**WHAT YOU ARE ASKED TO DO:**
Nothing should appear in the answer except the line containing "(427, 268) = (504, 294): green" and the lines following it through the end of the listing, each given exactly.

**GIVEN MATERIAL:**
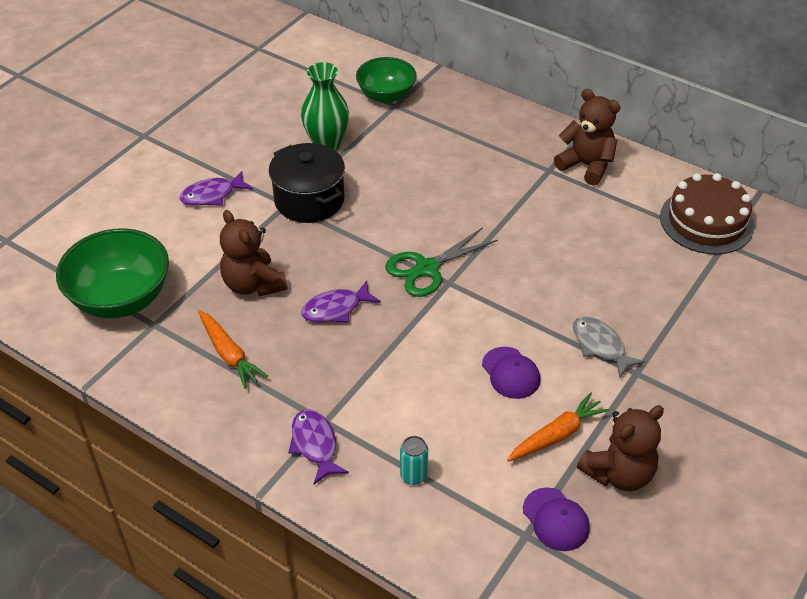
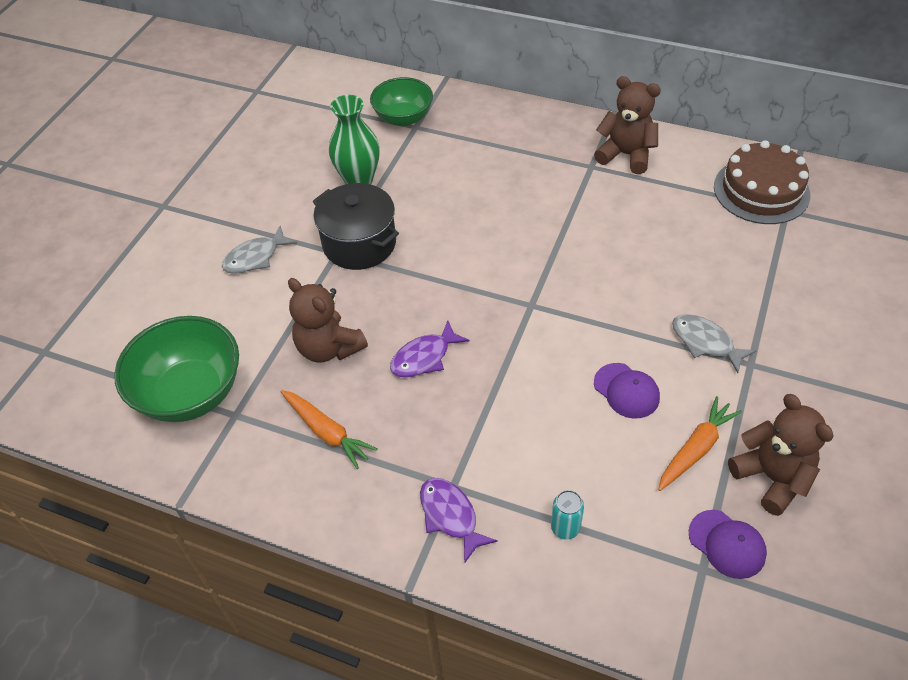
camera: 10 degrees left, 5 degrees up
(212, 195) = (255, 257): purple fish -> grey fish
(427, 268) = (504, 294): green scissors -> none
(619, 473) = (772, 477): brown teddy bear -> brown teddy bear turned 75 degrees counterclockwise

**TASK RESPONSE:**
(427, 268) = (504, 294): green scissors -> none
(619, 473) = (772, 477): brown teddy bear -> brown teddy bear turned 75 degrees counterclockwise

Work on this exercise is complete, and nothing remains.